The problem. Beneath this line are entries. Copy the range from the line with "black semicircle: (59, 118)" to the line with "pink square: (119, 69) -> (125, 67), moved", ends included, exactly; leave pictures out.

+--

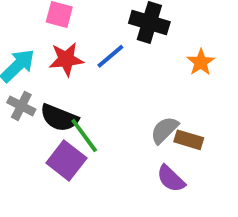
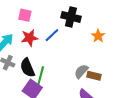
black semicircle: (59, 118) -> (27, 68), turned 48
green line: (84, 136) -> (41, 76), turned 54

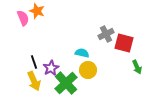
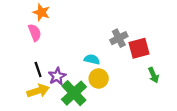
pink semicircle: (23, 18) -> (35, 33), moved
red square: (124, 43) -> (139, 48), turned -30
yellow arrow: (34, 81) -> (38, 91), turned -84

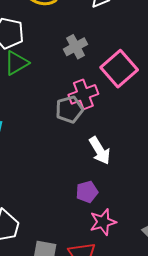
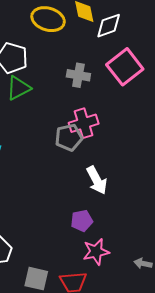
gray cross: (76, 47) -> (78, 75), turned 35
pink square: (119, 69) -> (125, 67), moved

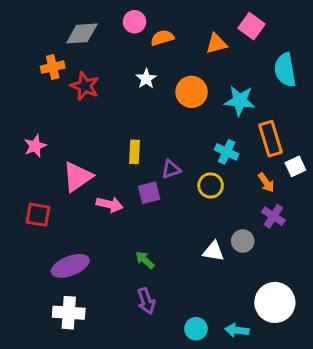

+--

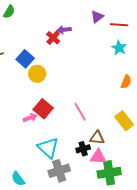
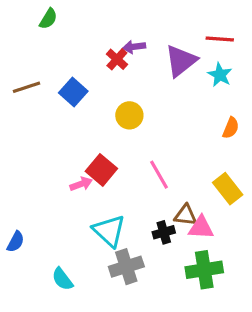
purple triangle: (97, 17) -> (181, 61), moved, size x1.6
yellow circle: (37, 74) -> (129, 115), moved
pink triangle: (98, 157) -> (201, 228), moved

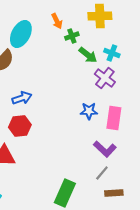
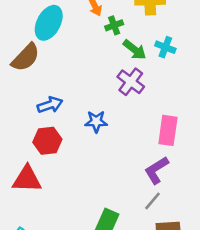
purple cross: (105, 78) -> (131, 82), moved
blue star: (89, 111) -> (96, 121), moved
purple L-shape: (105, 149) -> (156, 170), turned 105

+--

Output below.
black semicircle: (59, 118) -> (27, 68), turned 48
green line: (84, 136) -> (41, 76), turned 54

pink semicircle: (23, 18) -> (35, 33), moved
red square: (124, 43) -> (139, 48), turned -30
yellow arrow: (34, 81) -> (38, 91), turned -84

gray cross: (76, 47) -> (78, 75), turned 35
pink square: (119, 69) -> (125, 67), moved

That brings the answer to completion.